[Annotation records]
>> begin
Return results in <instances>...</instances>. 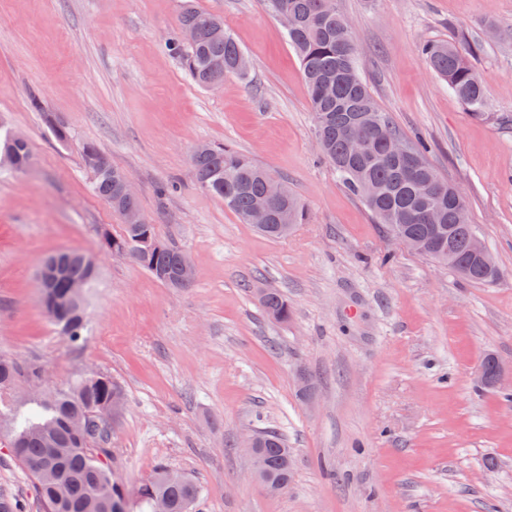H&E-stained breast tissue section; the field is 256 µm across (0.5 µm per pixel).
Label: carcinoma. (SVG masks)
Masks as SVG:
<instances>
[{
	"label": "carcinoma",
	"mask_w": 512,
	"mask_h": 512,
	"mask_svg": "<svg viewBox=\"0 0 512 512\" xmlns=\"http://www.w3.org/2000/svg\"><path fill=\"white\" fill-rule=\"evenodd\" d=\"M269 4L277 12L296 19V26L286 30L288 44L300 61L321 152L334 166L343 185L366 202L379 223L390 229L398 226L406 242L421 243L422 254L434 260L449 252L457 261L453 271L475 283L494 282L498 271L485 269L473 255L476 231L473 225L464 223L465 202L460 191L439 177L425 159L424 147L406 142L414 159L412 166L385 151L380 131L400 140L404 136L382 112L360 77L355 40L345 17L330 0H269ZM215 23L222 24L224 20L190 5L180 14L178 36L171 39L172 51L191 80L205 88L224 81L228 74L244 77L249 71L247 56L230 34H224L220 40L214 38ZM185 29L195 33L191 46L182 42L180 33ZM421 55L464 104L474 111L482 109L483 84L458 46L431 41L421 47ZM357 135L364 136L367 147L363 153L353 155L348 142ZM1 149L12 150L19 167L24 169L30 164L27 140L11 138L6 129H0ZM102 155L93 142L81 146L82 163L88 172ZM191 165L199 188L223 200L226 208L247 222L270 172L227 146L209 143L192 153ZM118 174L111 160H106L91 177L92 193L104 202L115 197ZM272 211L274 219L262 232L276 239L307 221L303 205L286 187ZM98 243L108 252L124 249L134 264L165 286L185 287L176 270V256L182 248L171 240H161L155 225L126 224L118 236L104 228ZM96 278L83 252L74 250L63 260V276L55 289L65 291L72 280H83L90 288ZM258 301L269 319L286 322L290 318L288 301L280 292L266 289ZM52 323L68 342L81 343L88 330L85 306L72 309L66 321L54 319ZM40 380L39 365L0 358V393L15 388L21 381L37 385ZM122 396V387L111 376L102 374L78 379L65 389L37 399L36 408L22 419L6 416L0 399V421L6 426L3 436L12 458L35 480L45 512H116L115 504L128 503L112 467L100 457L101 445L108 441L112 401ZM88 413L97 419L95 428L84 436L72 434L69 419ZM253 437L264 461L265 475L290 484L292 455L284 439L267 430L254 433ZM164 474L165 469H160L142 490V496L148 502L163 496L171 503L172 512H189L199 499L198 486L188 478L168 482Z\"/></svg>",
	"instance_id": "cac0c4a2"
}]
</instances>
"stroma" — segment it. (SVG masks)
<instances>
[{"label": "stroma", "mask_w": 512, "mask_h": 512, "mask_svg": "<svg viewBox=\"0 0 512 512\" xmlns=\"http://www.w3.org/2000/svg\"><path fill=\"white\" fill-rule=\"evenodd\" d=\"M188 2L223 18L248 79L208 89L188 77L166 48ZM336 4L362 79L460 190L499 279L466 281L405 246L339 181L267 0H0V117L32 150L26 173L0 169V357L40 364L46 391L93 372L123 387L111 466L133 501L164 466L197 483L200 512H512V0ZM432 40L467 47L482 115L426 66ZM50 116L68 141H55ZM86 141L133 180L158 236L186 250L193 287L99 254L100 229L118 235L123 222L89 189ZM201 143L270 170L308 222L283 239L241 223L197 186ZM71 249L99 255L90 334L76 347L37 284L42 260ZM267 288L287 297L288 322L263 313ZM490 356L502 380L481 389ZM263 429L294 456L278 496L250 478L240 447ZM1 494L43 512L0 444Z\"/></svg>", "instance_id": "1"}]
</instances>
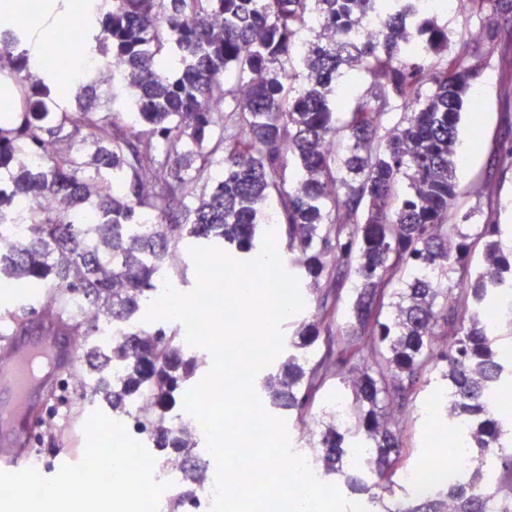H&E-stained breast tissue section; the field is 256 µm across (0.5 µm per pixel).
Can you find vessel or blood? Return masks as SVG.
Returning a JSON list of instances; mask_svg holds the SVG:
<instances>
[{
    "mask_svg": "<svg viewBox=\"0 0 512 512\" xmlns=\"http://www.w3.org/2000/svg\"><path fill=\"white\" fill-rule=\"evenodd\" d=\"M5 346L8 353L0 357V488L19 494L44 482L42 473L30 466L27 454L31 430L26 420L40 392L31 380L30 362L38 356L50 358L58 378L71 371L75 349L60 347L49 335L27 338L14 334L6 338Z\"/></svg>",
    "mask_w": 512,
    "mask_h": 512,
    "instance_id": "1",
    "label": "vessel or blood"
}]
</instances>
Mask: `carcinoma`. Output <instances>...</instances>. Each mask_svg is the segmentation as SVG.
Here are the masks:
<instances>
[{"label": "carcinoma", "mask_w": 512, "mask_h": 512, "mask_svg": "<svg viewBox=\"0 0 512 512\" xmlns=\"http://www.w3.org/2000/svg\"><path fill=\"white\" fill-rule=\"evenodd\" d=\"M461 2L480 26L464 30L462 52L450 55L448 31L416 0H110L99 30L90 12L77 39L140 90L132 125L112 112L110 84L99 105H59L92 86L65 88L63 72L30 52V20L0 16V81L14 101L11 123L0 124V277L38 289L36 303L0 311V325L25 336L31 315L53 336L63 327L83 337L76 364L91 395L139 424L157 458L179 455L193 471L192 423L177 433L160 416L175 409L200 361L179 330L142 331L138 314L169 252L251 253L273 195L285 255L311 298L287 355L255 376L265 412L291 414L308 431L322 482L382 502L412 395L438 371L449 380L446 424L465 421L469 452L480 455L445 498L397 512H447L450 501L454 512H512V421L498 410L512 371L486 311L512 288V253L501 251L491 217L466 233L449 224L460 114L484 56L512 35V0ZM378 10L377 34L348 43ZM307 31L315 36L300 57ZM343 68L368 79L350 105L336 87ZM495 165L512 167V140L499 142ZM466 193L494 209L492 179ZM45 194L53 208L17 211L18 200ZM10 224L27 229L13 238ZM347 278L357 287L352 319L335 331ZM70 296L127 325L125 337L112 342L72 316ZM331 382L354 425L314 417ZM352 447L366 450L357 475L344 468Z\"/></svg>", "instance_id": "cac0c4a2"}]
</instances>
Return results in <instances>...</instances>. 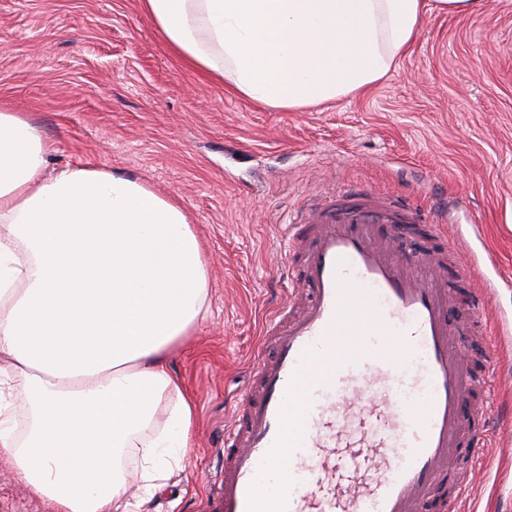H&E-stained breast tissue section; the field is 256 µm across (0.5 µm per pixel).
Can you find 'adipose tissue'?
<instances>
[{
	"label": "adipose tissue",
	"instance_id": "ef3b65f1",
	"mask_svg": "<svg viewBox=\"0 0 512 512\" xmlns=\"http://www.w3.org/2000/svg\"><path fill=\"white\" fill-rule=\"evenodd\" d=\"M480 5L142 0L188 66L294 111L372 87L427 14ZM53 151L25 114L0 109V456L53 512H118L126 451L152 484L190 444L193 406L168 358L208 310V270L179 201L99 166L46 176Z\"/></svg>",
	"mask_w": 512,
	"mask_h": 512
}]
</instances>
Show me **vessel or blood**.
<instances>
[{
    "label": "vessel or blood",
    "instance_id": "1",
    "mask_svg": "<svg viewBox=\"0 0 512 512\" xmlns=\"http://www.w3.org/2000/svg\"><path fill=\"white\" fill-rule=\"evenodd\" d=\"M451 219L357 189L285 226L289 291L250 364L257 389L224 430L214 512H422L460 453L489 466L485 430L464 411ZM494 292L483 281L472 306L511 348Z\"/></svg>",
    "mask_w": 512,
    "mask_h": 512
}]
</instances>
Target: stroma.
<instances>
[{
	"label": "stroma",
	"mask_w": 512,
	"mask_h": 512,
	"mask_svg": "<svg viewBox=\"0 0 512 512\" xmlns=\"http://www.w3.org/2000/svg\"><path fill=\"white\" fill-rule=\"evenodd\" d=\"M0 106L54 145L49 171L102 166L184 205L200 241L209 315L168 366L195 410L191 446L155 490L135 463L123 512H208L224 427L251 386L268 314L287 289L279 231L306 202L357 186L418 207L455 205L493 255L512 310V0L434 13L411 52L362 96L307 110L255 105L169 50L140 0H0ZM486 392L512 396V358L490 350ZM493 462L462 512H512V412L489 422ZM0 512H52L0 456Z\"/></svg>",
	"instance_id": "stroma-1"
}]
</instances>
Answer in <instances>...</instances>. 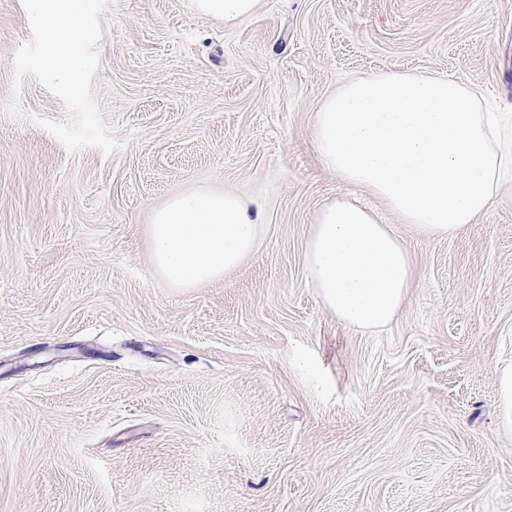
>> end
## SET TASK:
In the entries above, some lines may contain the string "find"; report how many, without additional comment.

## ANSWER BELOW:
2